[EXERCISE INPUT — start]

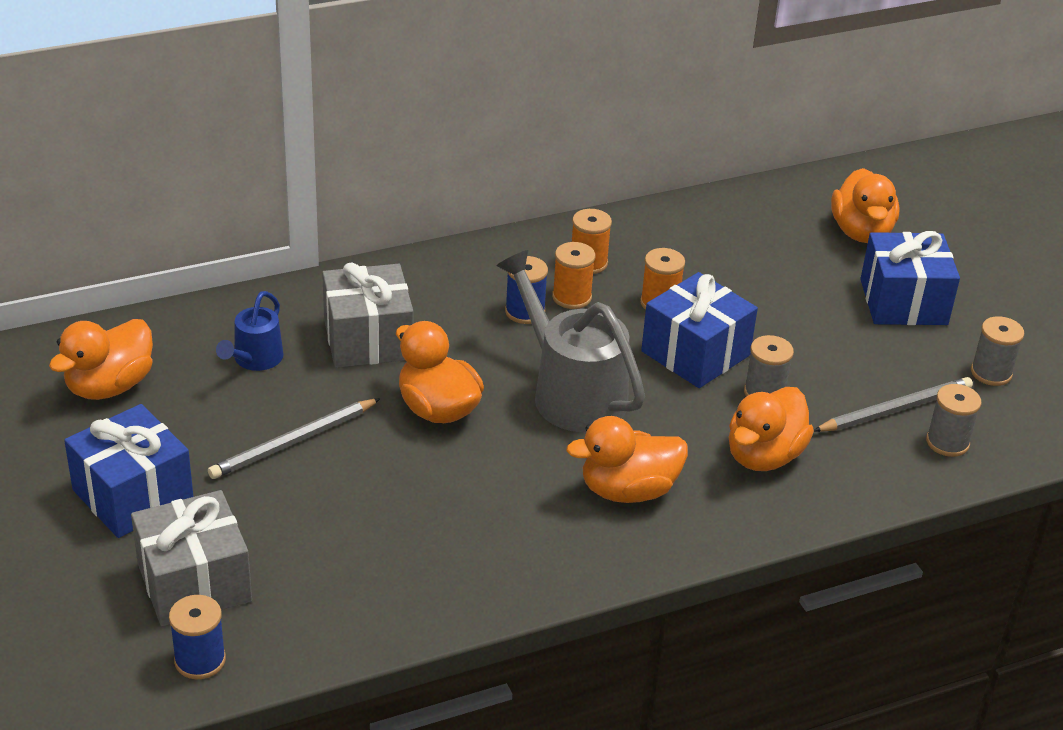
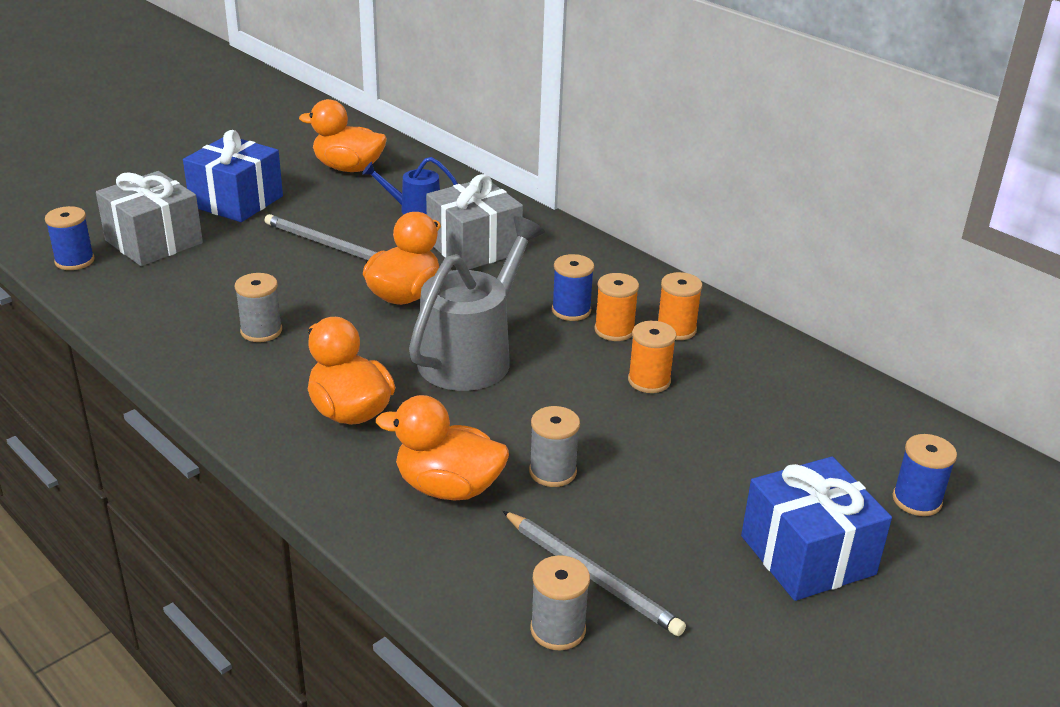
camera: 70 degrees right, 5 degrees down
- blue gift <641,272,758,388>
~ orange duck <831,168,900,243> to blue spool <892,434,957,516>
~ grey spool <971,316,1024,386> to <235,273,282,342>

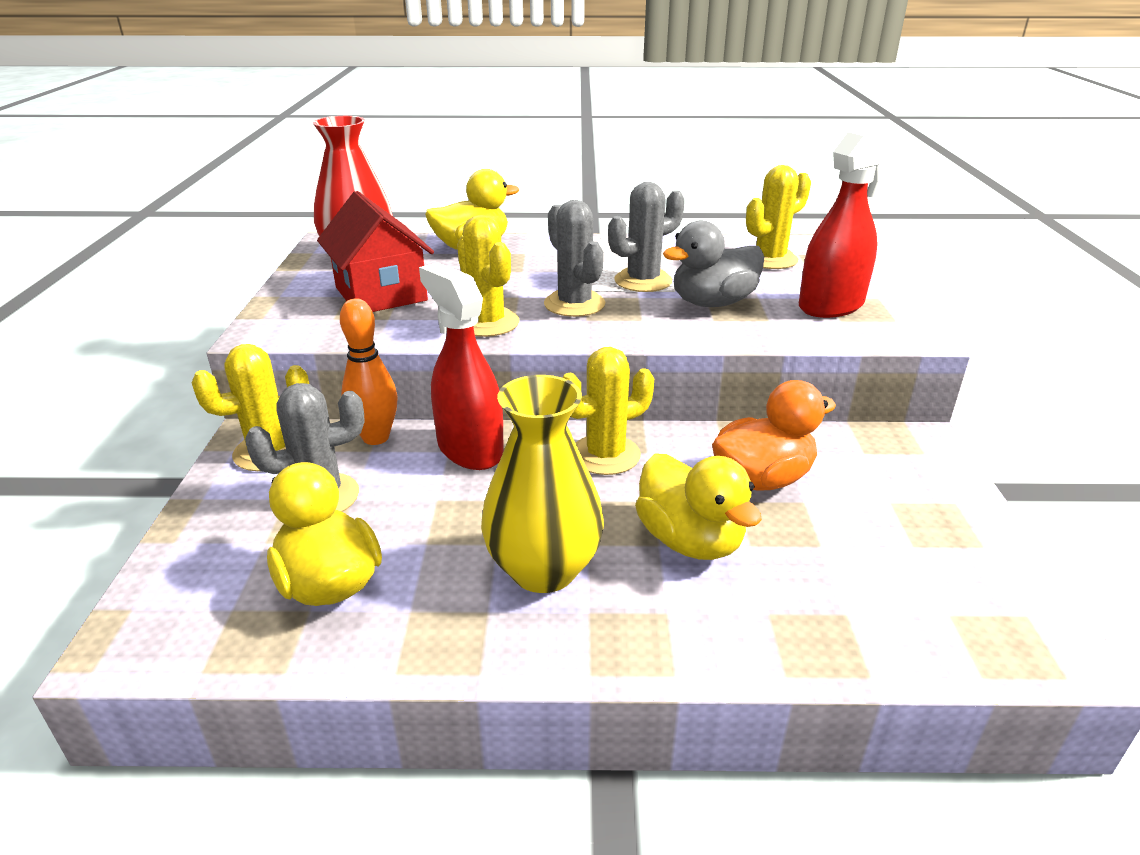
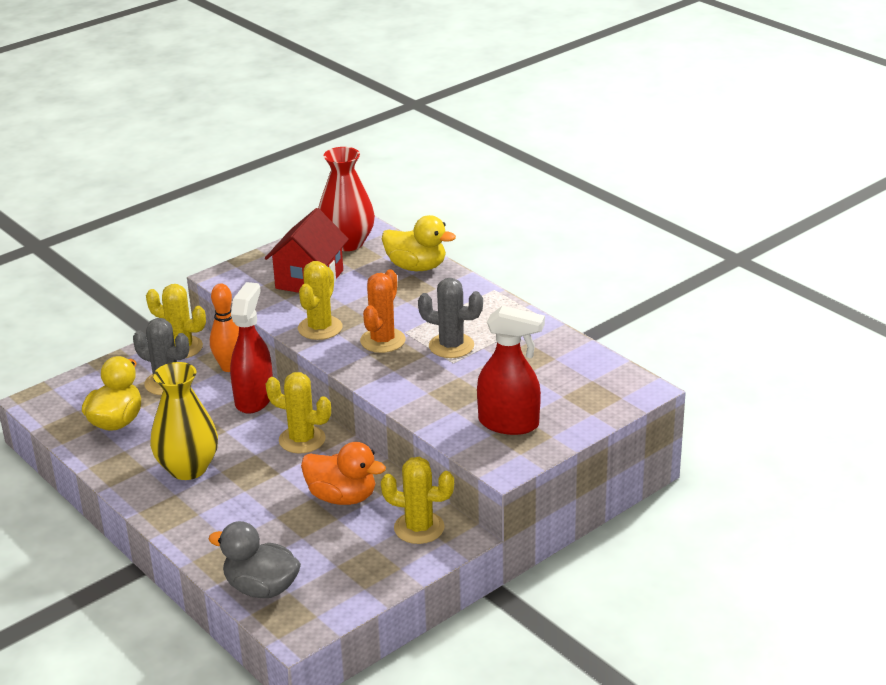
camera: 50 degrees right, 0 degrees up
~ grey cactus <544,200,605,317> to orange cactus <360,269,405,353>
- yellow duck <635,453,762,560>
~ grey duck <663,220,764,307> to <209,521,301,598>
~ yellow cactus <746,165,811,269> to <381,457,454,544>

[EXERCISE INPUT — finish]

▸ PROBLEM DETAILS
Your answer should consist of each line above in which "blue" appears.

▸ THE COMPLETED TASK
- blue gift <641,272,758,388>
~ orange duck <831,168,900,243> to blue spool <892,434,957,516>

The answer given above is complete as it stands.